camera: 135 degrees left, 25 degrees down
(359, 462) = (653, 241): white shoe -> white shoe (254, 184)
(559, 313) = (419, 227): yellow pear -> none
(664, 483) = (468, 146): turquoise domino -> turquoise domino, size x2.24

○ ○ ○ ○ ○ ○ ○

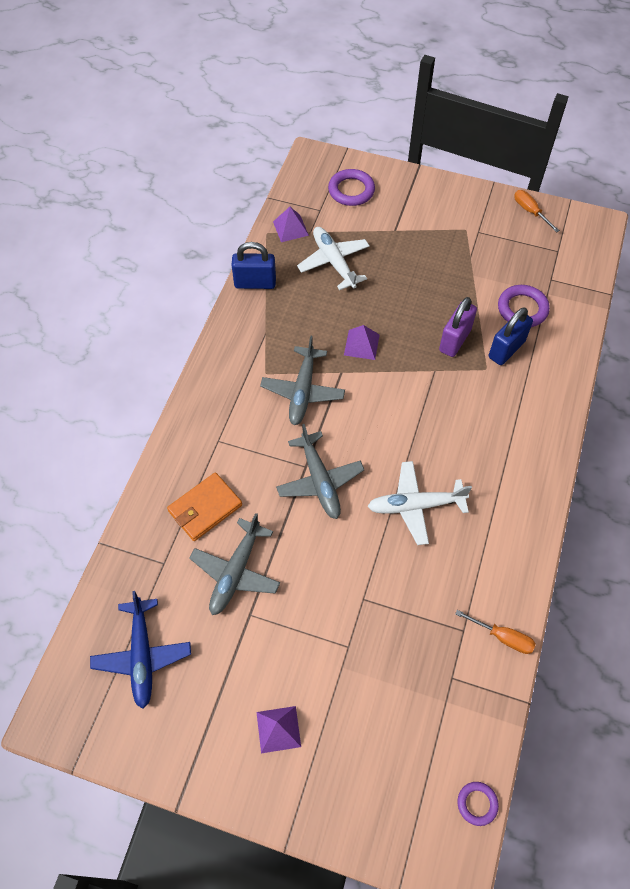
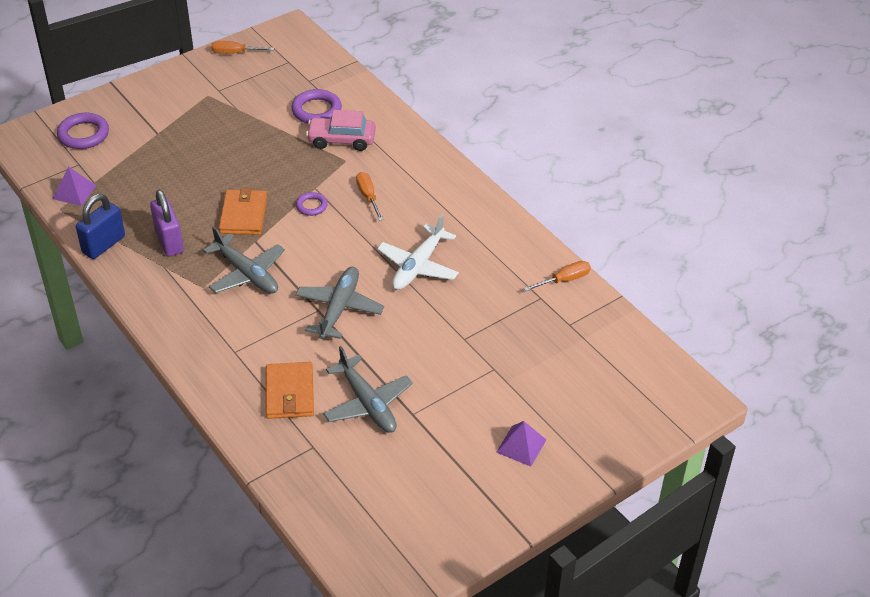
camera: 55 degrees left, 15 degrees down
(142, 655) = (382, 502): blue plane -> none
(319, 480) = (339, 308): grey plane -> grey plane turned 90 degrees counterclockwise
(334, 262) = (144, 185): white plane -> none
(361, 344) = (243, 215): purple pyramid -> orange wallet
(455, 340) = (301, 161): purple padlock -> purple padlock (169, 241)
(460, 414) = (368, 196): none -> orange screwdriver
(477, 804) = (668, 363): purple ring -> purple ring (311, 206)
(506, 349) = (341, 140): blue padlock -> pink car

○ ○ ○ ○ ○ ○ ○

Return all lines of the data in which the string "blue" appears.

(142, 655) = (382, 502): blue plane -> none
(506, 349) = (341, 140): blue padlock -> pink car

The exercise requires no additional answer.